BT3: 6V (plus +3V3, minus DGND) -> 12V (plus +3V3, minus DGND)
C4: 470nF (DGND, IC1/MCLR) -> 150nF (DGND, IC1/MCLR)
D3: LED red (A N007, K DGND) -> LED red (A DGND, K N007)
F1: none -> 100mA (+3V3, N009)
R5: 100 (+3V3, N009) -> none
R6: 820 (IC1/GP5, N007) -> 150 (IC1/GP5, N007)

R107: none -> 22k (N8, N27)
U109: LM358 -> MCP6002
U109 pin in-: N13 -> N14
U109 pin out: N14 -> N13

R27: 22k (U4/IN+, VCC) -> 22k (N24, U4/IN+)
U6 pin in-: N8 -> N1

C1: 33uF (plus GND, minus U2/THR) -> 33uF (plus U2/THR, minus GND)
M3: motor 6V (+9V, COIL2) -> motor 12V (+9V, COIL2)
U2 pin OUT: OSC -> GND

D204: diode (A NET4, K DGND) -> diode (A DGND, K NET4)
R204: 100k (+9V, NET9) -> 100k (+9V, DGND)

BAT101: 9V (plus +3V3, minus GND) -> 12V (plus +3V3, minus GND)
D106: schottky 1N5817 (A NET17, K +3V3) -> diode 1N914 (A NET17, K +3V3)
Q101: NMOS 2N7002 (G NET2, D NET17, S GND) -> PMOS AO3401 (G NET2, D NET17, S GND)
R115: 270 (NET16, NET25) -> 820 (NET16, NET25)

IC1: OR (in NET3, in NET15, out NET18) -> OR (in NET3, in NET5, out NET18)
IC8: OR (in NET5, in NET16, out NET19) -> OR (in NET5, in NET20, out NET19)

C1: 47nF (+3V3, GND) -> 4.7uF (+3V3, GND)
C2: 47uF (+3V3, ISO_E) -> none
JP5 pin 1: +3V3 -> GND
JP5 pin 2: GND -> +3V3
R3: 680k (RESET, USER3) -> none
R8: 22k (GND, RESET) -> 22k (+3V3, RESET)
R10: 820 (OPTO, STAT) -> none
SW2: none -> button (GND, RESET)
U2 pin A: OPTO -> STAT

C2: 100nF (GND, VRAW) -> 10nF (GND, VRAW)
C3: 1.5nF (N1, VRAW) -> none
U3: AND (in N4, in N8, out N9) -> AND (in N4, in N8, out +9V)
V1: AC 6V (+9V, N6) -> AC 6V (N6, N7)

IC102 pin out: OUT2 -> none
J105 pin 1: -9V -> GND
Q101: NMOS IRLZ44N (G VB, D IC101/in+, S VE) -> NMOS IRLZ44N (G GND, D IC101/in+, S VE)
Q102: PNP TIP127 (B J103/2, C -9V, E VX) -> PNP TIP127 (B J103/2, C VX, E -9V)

######

* **Try it**
Return exactly the lines above from the line that has "U2 pin OUT: OSC -> GND" through the line that has "D106: schottky 1N5817", inclusive, and nothing else.

* **Output below**
U2 pin OUT: OSC -> GND

D204: diode (A NET4, K DGND) -> diode (A DGND, K NET4)
R204: 100k (+9V, NET9) -> 100k (+9V, DGND)

BAT101: 9V (plus +3V3, minus GND) -> 12V (plus +3V3, minus GND)
D106: schottky 1N5817 (A NET17, K +3V3) -> diode 1N914 (A NET17, K +3V3)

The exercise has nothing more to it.